Stored items |
-------

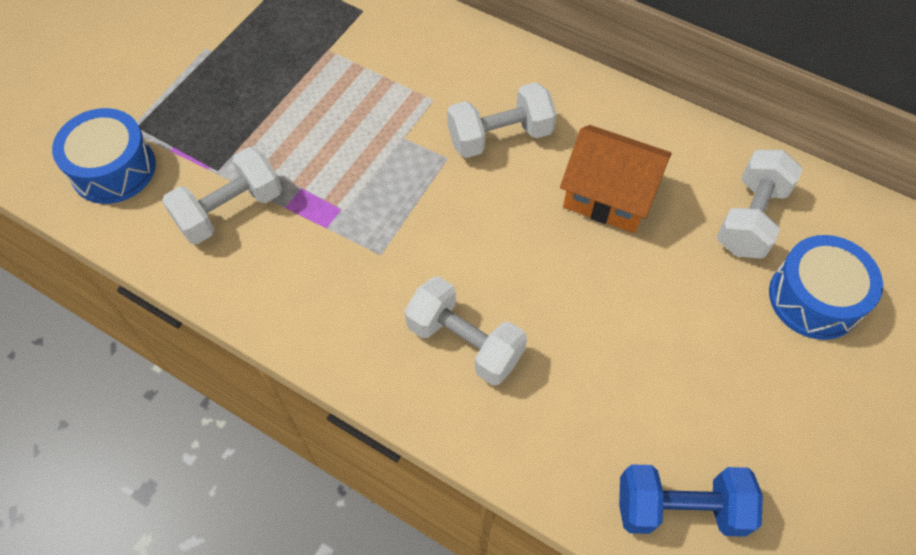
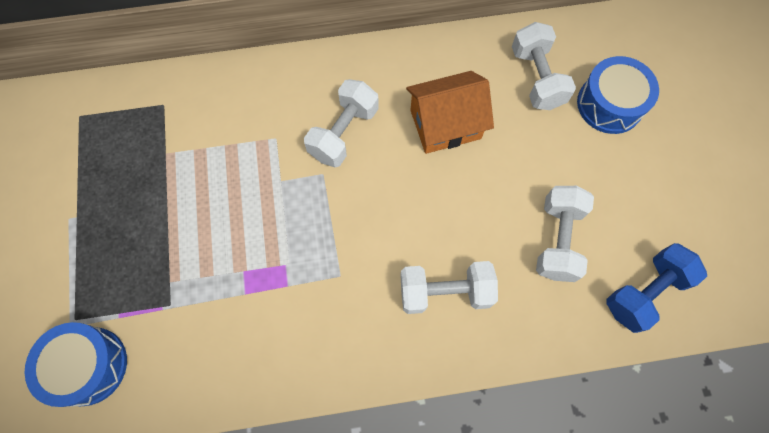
camera: 40 degrees left, 10 degrees up
white dumbbell [162,147,282,244] -> white dumbbell moved to [536,186,594,282]

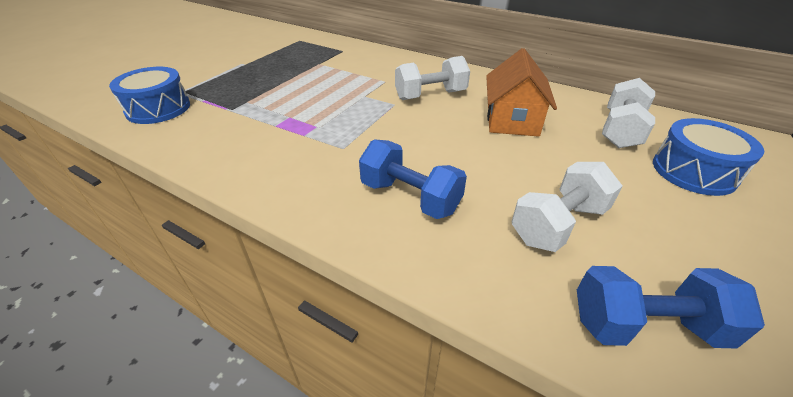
camera: 40 degrees right, 30 degrees down
white dumbbell [400,261,498,314] -> blue dumbbell [359,139,467,219]
orange house [406,71,494,154] -> orange house turned 75 degrees clockwise [486,48,557,137]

-------

Would you write out the data exactly, with no pictures in the copy?

camera: 40 degrees left, 10 degrees up
white dumbbell [162,147,282,244] -> white dumbbell moved to [536,186,594,282]

camera: 40 degrees right, 30 degrees down
white dumbbell [400,261,498,314] -> blue dumbbell [359,139,467,219]
orange house [406,71,494,154] -> orange house turned 75 degrees clockwise [486,48,557,137]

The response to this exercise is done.